PROBLEM TO SOLVE ::
Your reproduction of the entries should be exact and should contain no pictures.

DATA SHOWN ::

- - - - -

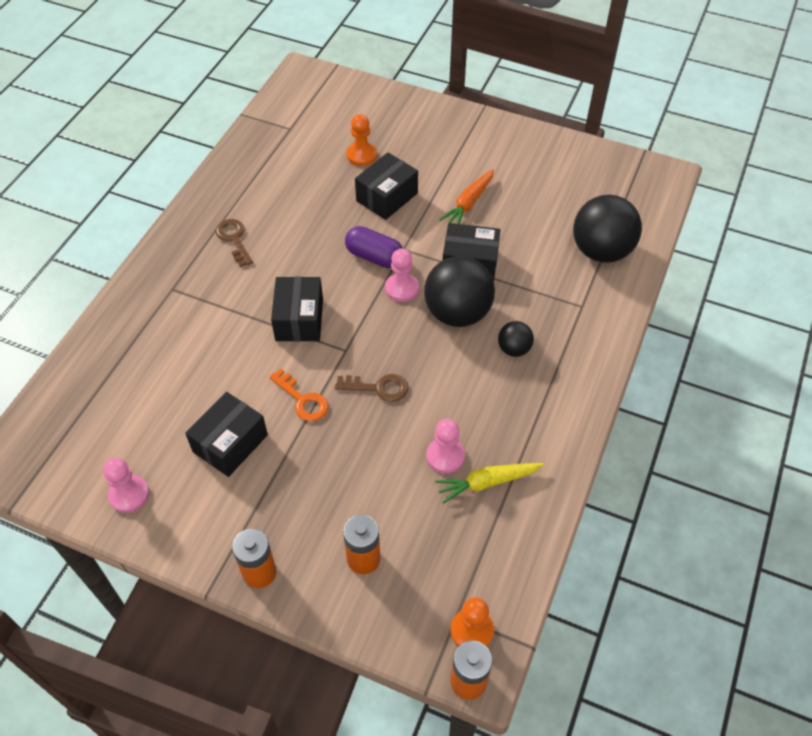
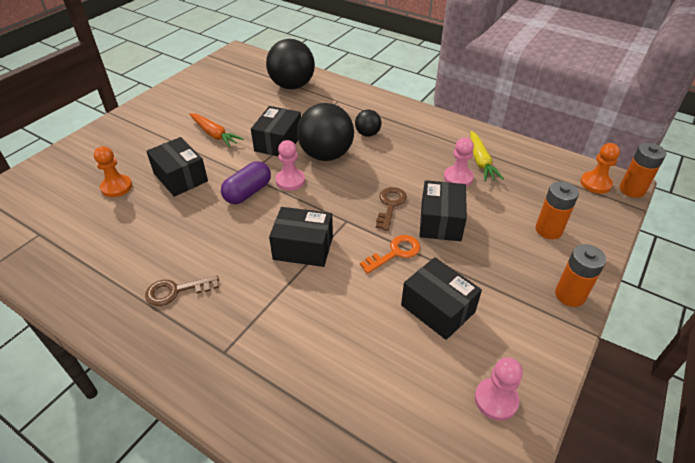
camera: 80 degrees left, 10 degrees down
(359, 440) = (440, 222): none -> black box

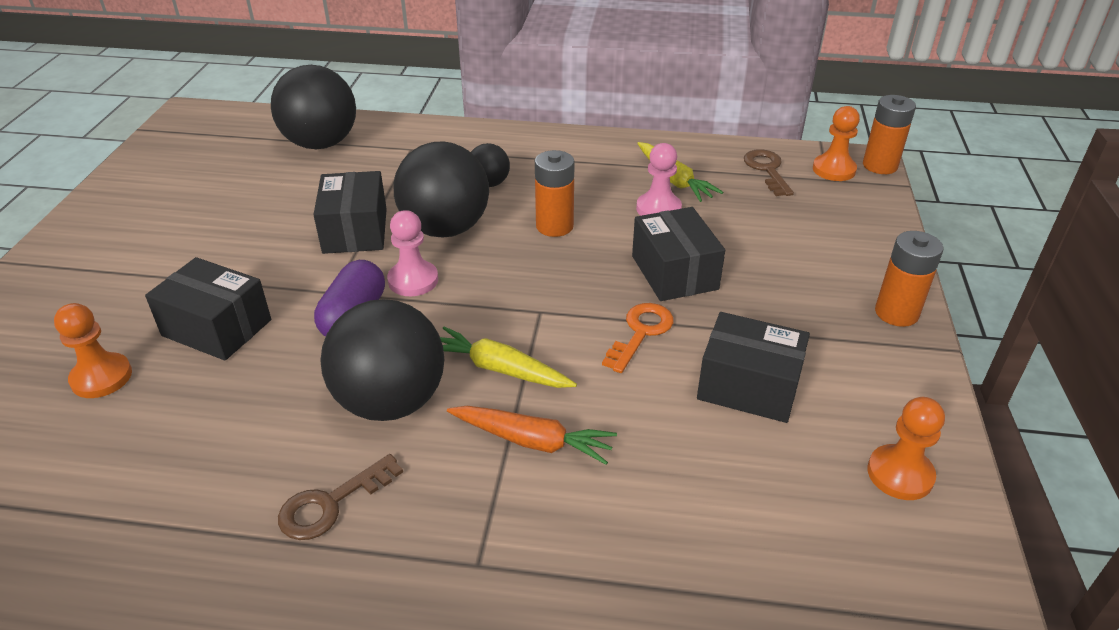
camera: 25 degrees left, 5 degrees down
(214, 134) = (234, 246): orange carrot -> orange carrot (532, 441)
(237, 246) = (391, 402): none -> black ball
(303, 247) = (500, 369): black box -> yellow carrot
(390, 205) = (589, 271): brown key -> brown key (767, 170)
(496, 400) = (900, 474): pink pawn -> orange pawn
(548, 230) = (817, 242): orange battery -> orange battery (554, 226)

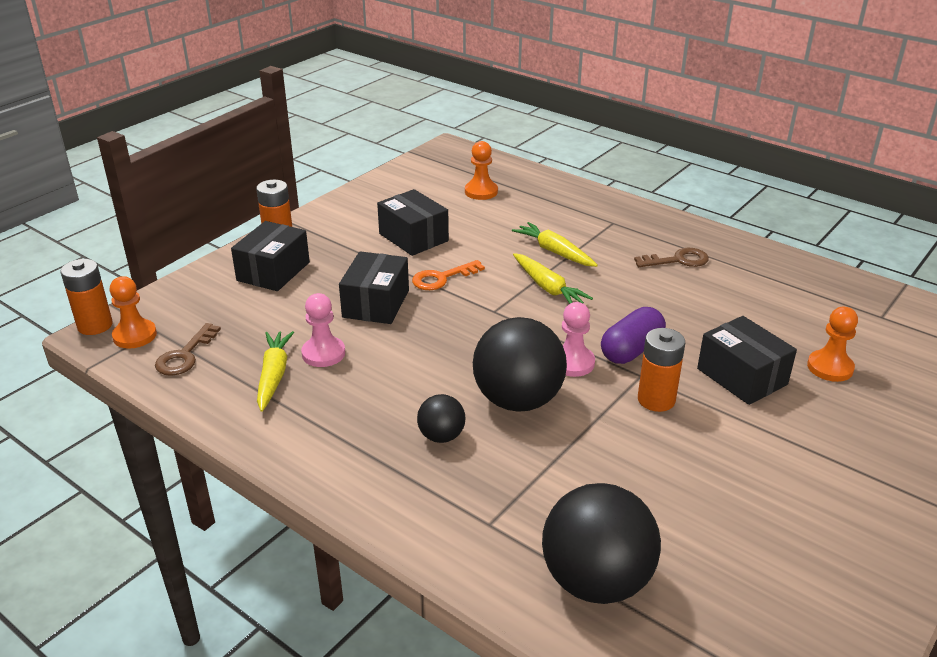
camera: 150 degrees left, 5 degrees down
(355, 231) = (602, 428): black box -> black box (273, 271)
(391, 402) = (626, 292): black ball -> none
(532, 441) = (554, 252): orange carrot -> yellow carrot
(554, 226) = (423, 369): orange battery -> orange battery (656, 400)
(900, 474) = (390, 192): orange pawn -> orange pawn (481, 192)

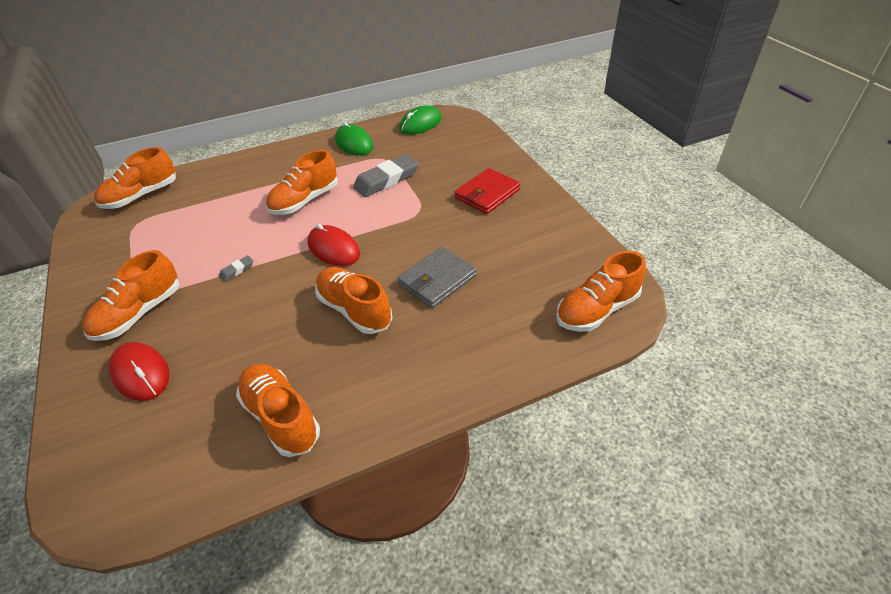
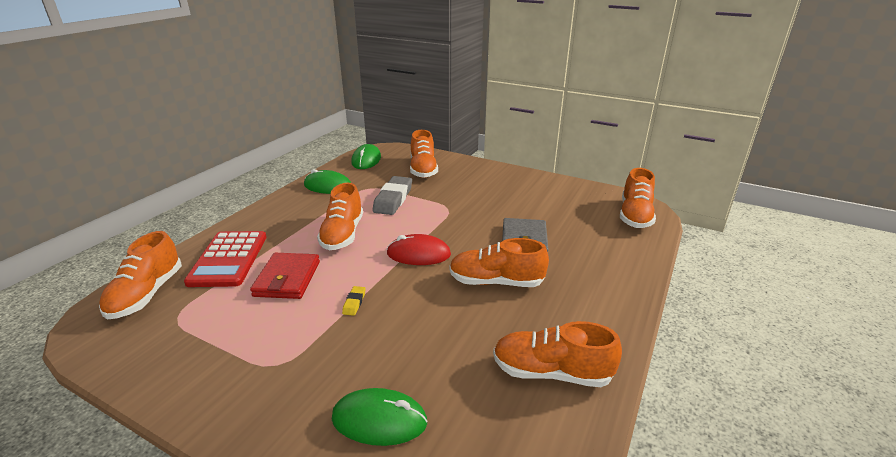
camera: 40 degrees left, 15 degrees down
(139, 313) = (300, 379): orange shoe -> orange shoe (423, 169)
(141, 373) = (379, 420): red mouse -> green mouse
(211, 188) = (228, 259): none -> red calculator
(237, 270) = (354, 303): grey eraser -> yellow eraser
(487, 194) = (480, 183): red wallet -> red wallet (287, 279)

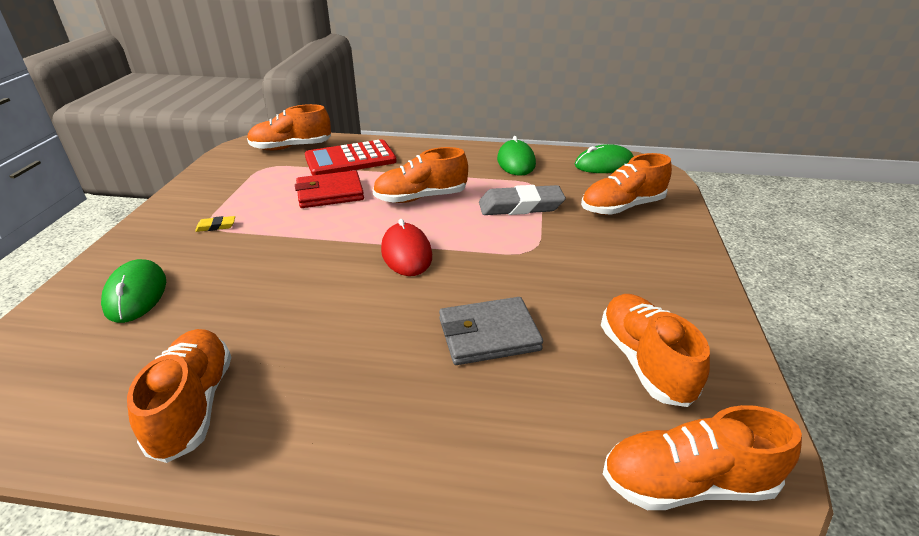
camera: 70 degrees right, 5 degrees up
(354, 303) = (301, 237): yellow eraser -> yellow eraser (216, 226)
(496, 282) = (370, 325): orange shoe -> orange shoe (644, 362)

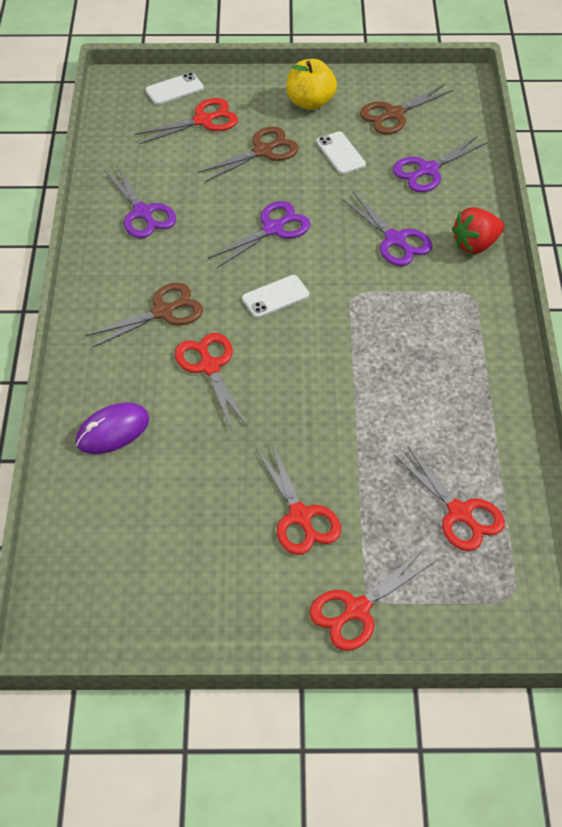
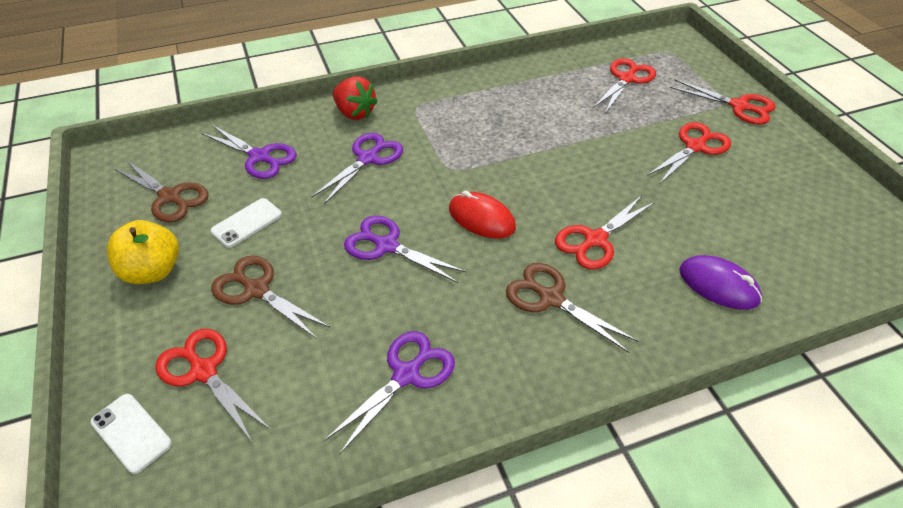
camera: 110 degrees left, 5 degrees down
(275, 297) = (481, 218): white phone -> red mouse

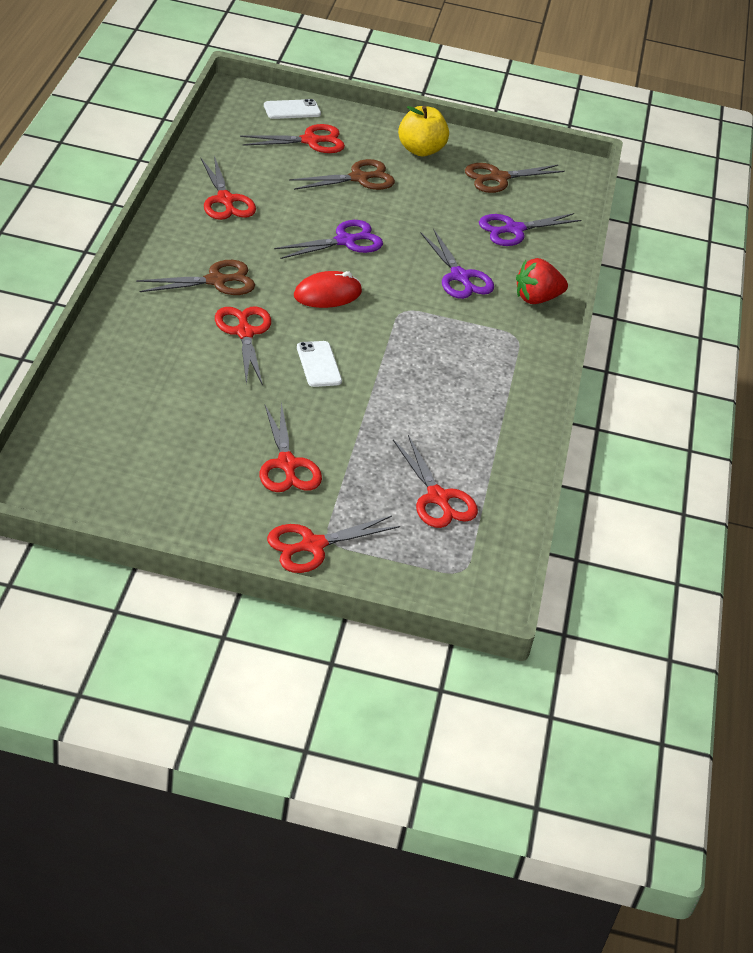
camera: 115 degrees right, 5 degrees down
(247, 223) = (434, 197): white phone -> white phone (319, 364)
(406, 374) = (225, 200): purple scissors -> red scissors
(718, 285) = (136, 360): purple mouse -> none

- - - - -

TASK OUTPUT ::
camera: 80 degrees left, 10 degrees down
(359, 440) = (440, 222): none -> black box

camera: 25 degrees left, 5 degrees down
(214, 134) = (234, 246): orange carrot -> orange carrot (532, 441)
(237, 246) = (391, 402): none -> black ball
(303, 247) = (500, 369): black box -> yellow carrot
(390, 205) = (589, 271): brown key -> brown key (767, 170)
(496, 400) = (900, 474): pink pawn -> orange pawn
(548, 230) = (817, 242): orange battery -> orange battery (554, 226)

camera: 150 degrees left, 5 degrees down
(355, 231) = (602, 428): black box -> black box (273, 271)
(391, 402) = (626, 292): black ball -> none
(532, 441) = (554, 252): orange carrot -> yellow carrot
(554, 226) = (423, 369): orange battery -> orange battery (656, 400)
(900, 474) = (390, 192): orange pawn -> orange pawn (481, 192)

camera: 40 degrees left, 15 degrees down
(139, 313) = (300, 379): orange shoe -> orange shoe (423, 169)
(141, 373) = (379, 420): red mouse -> green mouse
(211, 188) = (228, 259): none -> red calculator
(237, 270) = (354, 303): grey eraser -> yellow eraser
(487, 194) = (480, 183): red wallet -> red wallet (287, 279)

camera: 70 degrees right, 5 degrees up
(354, 303) = (301, 237): yellow eraser -> yellow eraser (216, 226)
(496, 282) = (370, 325): orange shoe -> orange shoe (644, 362)

camera: 110 degrees left, 5 degrees down
(275, 297) = (481, 218): white phone -> red mouse

camera: 115 degrees right, 5 degrees down
(247, 223) = (434, 197): white phone -> white phone (319, 364)
(406, 374) = (225, 200): purple scissors -> red scissors
(718, 285) = (136, 360): purple mouse -> none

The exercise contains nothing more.